----- RECORDS SHOWN

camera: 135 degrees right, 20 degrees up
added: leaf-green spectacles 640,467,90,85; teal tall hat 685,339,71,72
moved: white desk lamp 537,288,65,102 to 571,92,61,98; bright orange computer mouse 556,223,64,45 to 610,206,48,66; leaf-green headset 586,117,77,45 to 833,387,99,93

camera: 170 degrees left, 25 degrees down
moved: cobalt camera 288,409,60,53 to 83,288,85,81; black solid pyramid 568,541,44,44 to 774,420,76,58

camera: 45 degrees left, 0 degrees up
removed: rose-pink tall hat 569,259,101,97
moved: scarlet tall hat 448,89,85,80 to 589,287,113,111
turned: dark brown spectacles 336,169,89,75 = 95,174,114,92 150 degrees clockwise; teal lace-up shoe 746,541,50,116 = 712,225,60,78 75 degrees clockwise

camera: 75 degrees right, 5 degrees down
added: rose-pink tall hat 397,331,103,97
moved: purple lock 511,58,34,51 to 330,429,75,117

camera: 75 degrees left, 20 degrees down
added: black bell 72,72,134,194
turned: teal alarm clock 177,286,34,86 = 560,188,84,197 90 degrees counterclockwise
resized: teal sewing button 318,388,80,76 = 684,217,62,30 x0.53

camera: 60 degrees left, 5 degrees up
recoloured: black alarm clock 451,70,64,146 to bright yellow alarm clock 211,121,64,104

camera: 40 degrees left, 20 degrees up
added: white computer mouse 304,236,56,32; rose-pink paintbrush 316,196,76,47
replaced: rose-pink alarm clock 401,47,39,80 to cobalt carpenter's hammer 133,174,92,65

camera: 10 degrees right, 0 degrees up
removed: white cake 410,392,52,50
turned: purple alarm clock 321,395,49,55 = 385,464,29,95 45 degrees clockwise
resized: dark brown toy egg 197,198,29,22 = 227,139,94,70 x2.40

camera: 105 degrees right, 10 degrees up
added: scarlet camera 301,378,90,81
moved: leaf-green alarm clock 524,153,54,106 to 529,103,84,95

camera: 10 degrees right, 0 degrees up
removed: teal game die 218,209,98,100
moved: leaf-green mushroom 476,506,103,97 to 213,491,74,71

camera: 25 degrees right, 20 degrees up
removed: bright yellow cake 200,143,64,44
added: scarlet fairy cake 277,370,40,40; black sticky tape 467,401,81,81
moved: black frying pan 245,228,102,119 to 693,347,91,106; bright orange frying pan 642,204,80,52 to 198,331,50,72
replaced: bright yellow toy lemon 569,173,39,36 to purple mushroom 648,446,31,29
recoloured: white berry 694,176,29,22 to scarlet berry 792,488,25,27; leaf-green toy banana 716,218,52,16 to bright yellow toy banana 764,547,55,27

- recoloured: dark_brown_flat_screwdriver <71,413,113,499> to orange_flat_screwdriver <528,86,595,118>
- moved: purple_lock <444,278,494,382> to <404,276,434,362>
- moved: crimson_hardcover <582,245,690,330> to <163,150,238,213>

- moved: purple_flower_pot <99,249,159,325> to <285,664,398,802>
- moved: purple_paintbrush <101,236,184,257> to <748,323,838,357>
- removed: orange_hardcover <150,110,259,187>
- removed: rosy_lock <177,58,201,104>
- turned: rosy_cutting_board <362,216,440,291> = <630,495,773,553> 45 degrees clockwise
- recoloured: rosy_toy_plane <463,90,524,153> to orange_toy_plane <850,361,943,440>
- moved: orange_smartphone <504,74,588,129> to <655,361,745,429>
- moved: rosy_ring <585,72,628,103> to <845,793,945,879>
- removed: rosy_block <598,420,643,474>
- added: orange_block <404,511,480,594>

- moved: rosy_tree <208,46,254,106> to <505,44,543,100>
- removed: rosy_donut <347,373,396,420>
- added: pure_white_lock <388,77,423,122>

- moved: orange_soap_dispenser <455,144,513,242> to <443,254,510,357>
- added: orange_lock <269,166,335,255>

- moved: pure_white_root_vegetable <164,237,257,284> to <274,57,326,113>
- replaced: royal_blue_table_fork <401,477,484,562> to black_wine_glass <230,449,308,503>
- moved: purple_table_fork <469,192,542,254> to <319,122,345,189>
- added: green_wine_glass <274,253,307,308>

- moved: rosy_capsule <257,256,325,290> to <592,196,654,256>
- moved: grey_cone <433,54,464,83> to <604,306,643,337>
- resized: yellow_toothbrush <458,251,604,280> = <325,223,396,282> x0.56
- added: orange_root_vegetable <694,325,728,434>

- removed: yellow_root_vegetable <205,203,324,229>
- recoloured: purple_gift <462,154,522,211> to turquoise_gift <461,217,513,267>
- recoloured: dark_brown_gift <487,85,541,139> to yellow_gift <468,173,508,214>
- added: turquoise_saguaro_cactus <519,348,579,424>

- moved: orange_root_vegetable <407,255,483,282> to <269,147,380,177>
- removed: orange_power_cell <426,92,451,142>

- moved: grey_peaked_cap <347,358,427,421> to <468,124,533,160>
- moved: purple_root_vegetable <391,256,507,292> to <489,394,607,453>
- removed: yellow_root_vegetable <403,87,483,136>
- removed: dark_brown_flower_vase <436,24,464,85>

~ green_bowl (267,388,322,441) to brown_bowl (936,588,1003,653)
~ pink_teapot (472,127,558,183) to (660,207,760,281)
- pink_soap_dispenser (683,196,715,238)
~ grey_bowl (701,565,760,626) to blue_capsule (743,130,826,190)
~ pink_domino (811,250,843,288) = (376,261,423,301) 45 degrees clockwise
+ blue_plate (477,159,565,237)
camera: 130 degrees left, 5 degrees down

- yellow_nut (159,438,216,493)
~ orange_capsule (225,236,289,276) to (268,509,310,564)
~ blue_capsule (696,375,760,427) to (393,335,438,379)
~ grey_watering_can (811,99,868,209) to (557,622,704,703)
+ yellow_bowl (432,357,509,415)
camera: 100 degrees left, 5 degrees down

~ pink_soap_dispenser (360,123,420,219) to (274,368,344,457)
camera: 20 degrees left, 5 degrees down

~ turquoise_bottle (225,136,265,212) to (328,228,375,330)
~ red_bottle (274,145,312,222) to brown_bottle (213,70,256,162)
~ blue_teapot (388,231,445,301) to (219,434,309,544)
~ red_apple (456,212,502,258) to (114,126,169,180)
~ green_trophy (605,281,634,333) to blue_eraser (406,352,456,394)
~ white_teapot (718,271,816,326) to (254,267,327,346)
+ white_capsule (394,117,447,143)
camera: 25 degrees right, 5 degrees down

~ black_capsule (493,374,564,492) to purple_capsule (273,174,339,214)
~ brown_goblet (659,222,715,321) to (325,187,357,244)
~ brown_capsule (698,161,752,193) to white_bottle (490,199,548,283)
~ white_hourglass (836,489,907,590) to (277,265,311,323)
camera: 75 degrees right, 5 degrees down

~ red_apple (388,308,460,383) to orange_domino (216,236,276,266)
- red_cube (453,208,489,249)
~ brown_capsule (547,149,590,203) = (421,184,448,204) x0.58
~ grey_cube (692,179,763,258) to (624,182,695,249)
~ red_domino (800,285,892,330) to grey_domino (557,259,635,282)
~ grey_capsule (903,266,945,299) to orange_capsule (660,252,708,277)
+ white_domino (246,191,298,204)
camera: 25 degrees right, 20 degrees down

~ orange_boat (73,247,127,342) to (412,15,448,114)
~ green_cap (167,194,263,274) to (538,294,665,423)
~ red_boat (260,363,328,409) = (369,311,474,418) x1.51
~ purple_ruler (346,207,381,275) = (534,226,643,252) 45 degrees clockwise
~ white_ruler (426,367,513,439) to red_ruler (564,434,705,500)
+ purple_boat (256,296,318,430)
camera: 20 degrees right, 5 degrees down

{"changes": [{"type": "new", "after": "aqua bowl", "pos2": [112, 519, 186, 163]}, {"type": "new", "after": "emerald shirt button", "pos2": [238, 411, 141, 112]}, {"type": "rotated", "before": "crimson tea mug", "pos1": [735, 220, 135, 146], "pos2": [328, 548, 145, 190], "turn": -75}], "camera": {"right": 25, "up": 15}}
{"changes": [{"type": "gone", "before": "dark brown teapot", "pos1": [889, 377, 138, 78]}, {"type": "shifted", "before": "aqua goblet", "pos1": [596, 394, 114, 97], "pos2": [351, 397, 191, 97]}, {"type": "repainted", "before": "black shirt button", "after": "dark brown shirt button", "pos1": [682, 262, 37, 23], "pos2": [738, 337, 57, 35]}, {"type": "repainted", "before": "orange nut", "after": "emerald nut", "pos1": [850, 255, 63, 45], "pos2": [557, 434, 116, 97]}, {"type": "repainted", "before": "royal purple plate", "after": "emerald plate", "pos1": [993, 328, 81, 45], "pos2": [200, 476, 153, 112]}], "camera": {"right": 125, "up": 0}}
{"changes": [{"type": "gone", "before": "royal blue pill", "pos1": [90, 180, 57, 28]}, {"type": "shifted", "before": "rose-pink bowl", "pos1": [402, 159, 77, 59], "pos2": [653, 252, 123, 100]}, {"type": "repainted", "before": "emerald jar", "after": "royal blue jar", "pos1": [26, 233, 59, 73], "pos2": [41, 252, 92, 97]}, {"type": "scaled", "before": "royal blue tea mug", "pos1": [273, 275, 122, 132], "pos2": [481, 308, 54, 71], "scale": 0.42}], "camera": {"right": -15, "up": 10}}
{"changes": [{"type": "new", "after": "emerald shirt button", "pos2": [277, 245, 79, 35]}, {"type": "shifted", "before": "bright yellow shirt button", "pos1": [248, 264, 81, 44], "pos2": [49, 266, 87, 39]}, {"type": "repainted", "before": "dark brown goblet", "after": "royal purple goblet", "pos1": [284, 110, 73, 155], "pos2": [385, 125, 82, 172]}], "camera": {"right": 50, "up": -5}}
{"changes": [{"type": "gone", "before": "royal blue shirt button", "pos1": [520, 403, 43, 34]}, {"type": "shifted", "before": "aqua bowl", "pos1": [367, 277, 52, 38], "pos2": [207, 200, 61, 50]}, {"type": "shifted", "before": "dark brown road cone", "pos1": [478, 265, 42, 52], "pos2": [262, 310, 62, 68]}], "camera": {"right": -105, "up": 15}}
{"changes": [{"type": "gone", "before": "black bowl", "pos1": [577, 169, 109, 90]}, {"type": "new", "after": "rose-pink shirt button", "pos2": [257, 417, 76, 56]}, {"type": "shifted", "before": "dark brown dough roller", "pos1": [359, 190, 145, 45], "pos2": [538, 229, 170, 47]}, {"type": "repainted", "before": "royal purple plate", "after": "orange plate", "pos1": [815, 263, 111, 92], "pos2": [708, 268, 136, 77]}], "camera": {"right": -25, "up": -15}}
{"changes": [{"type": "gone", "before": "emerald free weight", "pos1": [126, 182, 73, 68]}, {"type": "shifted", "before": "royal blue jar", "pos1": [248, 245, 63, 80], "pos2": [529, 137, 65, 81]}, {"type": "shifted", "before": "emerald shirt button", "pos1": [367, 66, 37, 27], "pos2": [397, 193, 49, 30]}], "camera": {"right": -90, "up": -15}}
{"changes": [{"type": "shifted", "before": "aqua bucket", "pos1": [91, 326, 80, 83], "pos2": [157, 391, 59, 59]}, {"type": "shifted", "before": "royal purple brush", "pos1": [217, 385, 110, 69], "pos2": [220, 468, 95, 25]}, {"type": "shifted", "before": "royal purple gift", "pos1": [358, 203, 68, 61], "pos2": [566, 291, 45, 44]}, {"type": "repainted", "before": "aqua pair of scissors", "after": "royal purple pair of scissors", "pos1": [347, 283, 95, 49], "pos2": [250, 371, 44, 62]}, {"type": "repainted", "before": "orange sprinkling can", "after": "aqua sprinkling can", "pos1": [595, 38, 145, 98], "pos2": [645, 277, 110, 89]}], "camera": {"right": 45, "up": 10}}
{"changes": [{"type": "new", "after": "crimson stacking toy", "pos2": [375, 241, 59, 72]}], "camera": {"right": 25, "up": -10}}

----------

*WORK TO COMPLETE*:
Repeat the material above exactly, beginning with its first line and ending with the line that holds "added: leaf-green spectacles", and leave out everything else.

*ANSWER TO THE PROBLEM*:
camera: 135 degrees right, 20 degrees up
added: leaf-green spectacles 640,467,90,85; teal tall hat 685,339,71,72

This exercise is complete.